*** Data Section Begins ***
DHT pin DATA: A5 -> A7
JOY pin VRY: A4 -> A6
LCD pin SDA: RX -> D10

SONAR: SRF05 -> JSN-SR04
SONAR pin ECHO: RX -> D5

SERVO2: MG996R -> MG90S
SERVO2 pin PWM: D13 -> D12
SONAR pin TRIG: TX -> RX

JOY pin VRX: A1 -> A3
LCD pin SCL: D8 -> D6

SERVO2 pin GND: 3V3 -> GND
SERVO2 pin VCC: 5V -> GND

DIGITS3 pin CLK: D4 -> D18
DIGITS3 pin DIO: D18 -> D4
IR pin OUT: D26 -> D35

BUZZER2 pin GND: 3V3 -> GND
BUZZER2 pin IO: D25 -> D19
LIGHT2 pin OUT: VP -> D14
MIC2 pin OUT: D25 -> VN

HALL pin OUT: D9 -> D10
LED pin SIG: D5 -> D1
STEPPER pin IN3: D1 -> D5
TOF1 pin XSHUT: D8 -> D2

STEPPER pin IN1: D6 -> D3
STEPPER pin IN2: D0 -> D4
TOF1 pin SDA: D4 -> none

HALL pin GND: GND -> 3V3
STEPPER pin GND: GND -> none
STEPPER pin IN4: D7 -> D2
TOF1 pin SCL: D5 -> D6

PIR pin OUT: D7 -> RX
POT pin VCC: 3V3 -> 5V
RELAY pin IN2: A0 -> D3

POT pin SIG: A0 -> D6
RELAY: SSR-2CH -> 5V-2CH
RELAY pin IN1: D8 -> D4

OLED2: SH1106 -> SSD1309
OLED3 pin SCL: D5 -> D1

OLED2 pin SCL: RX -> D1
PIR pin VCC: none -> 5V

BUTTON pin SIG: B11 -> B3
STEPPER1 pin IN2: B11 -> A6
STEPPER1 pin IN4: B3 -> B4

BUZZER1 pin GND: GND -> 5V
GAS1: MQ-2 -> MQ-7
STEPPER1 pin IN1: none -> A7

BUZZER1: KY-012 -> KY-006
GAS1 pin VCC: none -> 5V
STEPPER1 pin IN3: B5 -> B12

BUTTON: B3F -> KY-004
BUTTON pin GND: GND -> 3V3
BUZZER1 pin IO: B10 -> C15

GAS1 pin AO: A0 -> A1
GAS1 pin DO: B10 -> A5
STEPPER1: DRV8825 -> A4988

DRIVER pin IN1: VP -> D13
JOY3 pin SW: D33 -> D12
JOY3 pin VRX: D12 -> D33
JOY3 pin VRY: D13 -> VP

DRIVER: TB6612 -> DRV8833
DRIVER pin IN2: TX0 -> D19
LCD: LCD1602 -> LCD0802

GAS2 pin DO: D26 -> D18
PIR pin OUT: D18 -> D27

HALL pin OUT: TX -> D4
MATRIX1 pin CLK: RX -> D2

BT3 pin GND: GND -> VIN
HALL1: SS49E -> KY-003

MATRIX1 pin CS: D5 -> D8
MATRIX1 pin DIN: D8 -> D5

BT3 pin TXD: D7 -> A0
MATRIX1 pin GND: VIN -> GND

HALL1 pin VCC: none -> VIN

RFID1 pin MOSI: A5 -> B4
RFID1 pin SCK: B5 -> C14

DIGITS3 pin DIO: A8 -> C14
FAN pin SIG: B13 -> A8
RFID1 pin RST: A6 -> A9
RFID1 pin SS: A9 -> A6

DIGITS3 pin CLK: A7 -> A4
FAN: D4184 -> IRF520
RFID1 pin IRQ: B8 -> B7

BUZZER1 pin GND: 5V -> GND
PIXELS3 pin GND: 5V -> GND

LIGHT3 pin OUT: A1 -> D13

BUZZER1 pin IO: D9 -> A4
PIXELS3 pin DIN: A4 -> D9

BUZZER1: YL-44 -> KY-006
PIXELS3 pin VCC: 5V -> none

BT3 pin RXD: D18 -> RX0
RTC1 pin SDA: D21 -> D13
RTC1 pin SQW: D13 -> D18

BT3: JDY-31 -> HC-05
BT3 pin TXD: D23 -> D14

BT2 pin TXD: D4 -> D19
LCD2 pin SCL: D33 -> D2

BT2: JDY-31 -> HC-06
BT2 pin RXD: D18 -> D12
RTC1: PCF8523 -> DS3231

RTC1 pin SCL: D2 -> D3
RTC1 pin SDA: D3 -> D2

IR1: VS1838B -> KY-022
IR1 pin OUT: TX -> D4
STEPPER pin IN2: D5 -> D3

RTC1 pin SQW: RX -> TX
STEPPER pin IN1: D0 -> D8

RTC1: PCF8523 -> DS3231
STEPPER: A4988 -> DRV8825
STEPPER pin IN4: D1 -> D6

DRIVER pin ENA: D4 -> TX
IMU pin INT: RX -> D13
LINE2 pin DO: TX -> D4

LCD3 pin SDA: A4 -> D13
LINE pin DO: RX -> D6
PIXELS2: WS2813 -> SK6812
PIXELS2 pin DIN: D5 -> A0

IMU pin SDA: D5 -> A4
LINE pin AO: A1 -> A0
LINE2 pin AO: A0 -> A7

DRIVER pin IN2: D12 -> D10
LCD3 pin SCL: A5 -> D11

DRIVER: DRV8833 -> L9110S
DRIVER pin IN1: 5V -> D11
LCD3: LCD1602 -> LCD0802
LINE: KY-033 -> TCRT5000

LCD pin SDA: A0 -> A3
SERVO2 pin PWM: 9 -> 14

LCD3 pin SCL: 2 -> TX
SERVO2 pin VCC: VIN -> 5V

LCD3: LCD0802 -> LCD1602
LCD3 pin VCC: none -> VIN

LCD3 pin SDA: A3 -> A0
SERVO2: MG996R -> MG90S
*** Data Section Ends ***
## What the task requires
Set down each entry exactly, leaving none out.

## Solution to the exercise
DHT pin DATA: A5 -> A7
JOY pin VRY: A4 -> A6
LCD pin SDA: RX -> D10

SONAR: SRF05 -> JSN-SR04
SONAR pin ECHO: RX -> D5

SERVO2: MG996R -> MG90S
SERVO2 pin PWM: D13 -> D12
SONAR pin TRIG: TX -> RX

JOY pin VRX: A1 -> A3
LCD pin SCL: D8 -> D6

SERVO2 pin GND: 3V3 -> GND
SERVO2 pin VCC: 5V -> GND

DIGITS3 pin CLK: D4 -> D18
DIGITS3 pin DIO: D18 -> D4
IR pin OUT: D26 -> D35

BUZZER2 pin GND: 3V3 -> GND
BUZZER2 pin IO: D25 -> D19
LIGHT2 pin OUT: VP -> D14
MIC2 pin OUT: D25 -> VN

HALL pin OUT: D9 -> D10
LED pin SIG: D5 -> D1
STEPPER pin IN3: D1 -> D5
TOF1 pin XSHUT: D8 -> D2

STEPPER pin IN1: D6 -> D3
STEPPER pin IN2: D0 -> D4
TOF1 pin SDA: D4 -> none

HALL pin GND: GND -> 3V3
STEPPER pin GND: GND -> none
STEPPER pin IN4: D7 -> D2
TOF1 pin SCL: D5 -> D6

PIR pin OUT: D7 -> RX
POT pin VCC: 3V3 -> 5V
RELAY pin IN2: A0 -> D3

POT pin SIG: A0 -> D6
RELAY: SSR-2CH -> 5V-2CH
RELAY pin IN1: D8 -> D4

OLED2: SH1106 -> SSD1309
OLED3 pin SCL: D5 -> D1

OLED2 pin SCL: RX -> D1
PIR pin VCC: none -> 5V

BUTTON pin SIG: B11 -> B3
STEPPER1 pin IN2: B11 -> A6
STEPPER1 pin IN4: B3 -> B4

BUZZER1 pin GND: GND -> 5V
GAS1: MQ-2 -> MQ-7
STEPPER1 pin IN1: none -> A7

BUZZER1: KY-012 -> KY-006
GAS1 pin VCC: none -> 5V
STEPPER1 pin IN3: B5 -> B12

BUTTON: B3F -> KY-004
BUTTON pin GND: GND -> 3V3
BUZZER1 pin IO: B10 -> C15

GAS1 pin AO: A0 -> A1
GAS1 pin DO: B10 -> A5
STEPPER1: DRV8825 -> A4988

DRIVER pin IN1: VP -> D13
JOY3 pin SW: D33 -> D12
JOY3 pin VRX: D12 -> D33
JOY3 pin VRY: D13 -> VP

DRIVER: TB6612 -> DRV8833
DRIVER pin IN2: TX0 -> D19
LCD: LCD1602 -> LCD0802

GAS2 pin DO: D26 -> D18
PIR pin OUT: D18 -> D27

HALL pin OUT: TX -> D4
MATRIX1 pin CLK: RX -> D2

BT3 pin GND: GND -> VIN
HALL1: SS49E -> KY-003

MATRIX1 pin CS: D5 -> D8
MATRIX1 pin DIN: D8 -> D5

BT3 pin TXD: D7 -> A0
MATRIX1 pin GND: VIN -> GND

HALL1 pin VCC: none -> VIN

RFID1 pin MOSI: A5 -> B4
RFID1 pin SCK: B5 -> C14

DIGITS3 pin DIO: A8 -> C14
FAN pin SIG: B13 -> A8
RFID1 pin RST: A6 -> A9
RFID1 pin SS: A9 -> A6

DIGITS3 pin CLK: A7 -> A4
FAN: D4184 -> IRF520
RFID1 pin IRQ: B8 -> B7

BUZZER1 pin GND: 5V -> GND
PIXELS3 pin GND: 5V -> GND

LIGHT3 pin OUT: A1 -> D13

BUZZER1 pin IO: D9 -> A4
PIXELS3 pin DIN: A4 -> D9

BUZZER1: YL-44 -> KY-006
PIXELS3 pin VCC: 5V -> none

BT3 pin RXD: D18 -> RX0
RTC1 pin SDA: D21 -> D13
RTC1 pin SQW: D13 -> D18

BT3: JDY-31 -> HC-05
BT3 pin TXD: D23 -> D14

BT2 pin TXD: D4 -> D19
LCD2 pin SCL: D33 -> D2

BT2: JDY-31 -> HC-06
BT2 pin RXD: D18 -> D12
RTC1: PCF8523 -> DS3231

RTC1 pin SCL: D2 -> D3
RTC1 pin SDA: D3 -> D2

IR1: VS1838B -> KY-022
IR1 pin OUT: TX -> D4
STEPPER pin IN2: D5 -> D3

RTC1 pin SQW: RX -> TX
STEPPER pin IN1: D0 -> D8

RTC1: PCF8523 -> DS3231
STEPPER: A4988 -> DRV8825
STEPPER pin IN4: D1 -> D6

DRIVER pin ENA: D4 -> TX
IMU pin INT: RX -> D13
LINE2 pin DO: TX -> D4

LCD3 pin SDA: A4 -> D13
LINE pin DO: RX -> D6
PIXELS2: WS2813 -> SK6812
PIXELS2 pin DIN: D5 -> A0

IMU pin SDA: D5 -> A4
LINE pin AO: A1 -> A0
LINE2 pin AO: A0 -> A7

DRIVER pin IN2: D12 -> D10
LCD3 pin SCL: A5 -> D11

DRIVER: DRV8833 -> L9110S
DRIVER pin IN1: 5V -> D11
LCD3: LCD1602 -> LCD0802
LINE: KY-033 -> TCRT5000

LCD pin SDA: A0 -> A3
SERVO2 pin PWM: 9 -> 14

LCD3 pin SCL: 2 -> TX
SERVO2 pin VCC: VIN -> 5V

LCD3: LCD0802 -> LCD1602
LCD3 pin VCC: none -> VIN

LCD3 pin SDA: A3 -> A0
SERVO2: MG996R -> MG90S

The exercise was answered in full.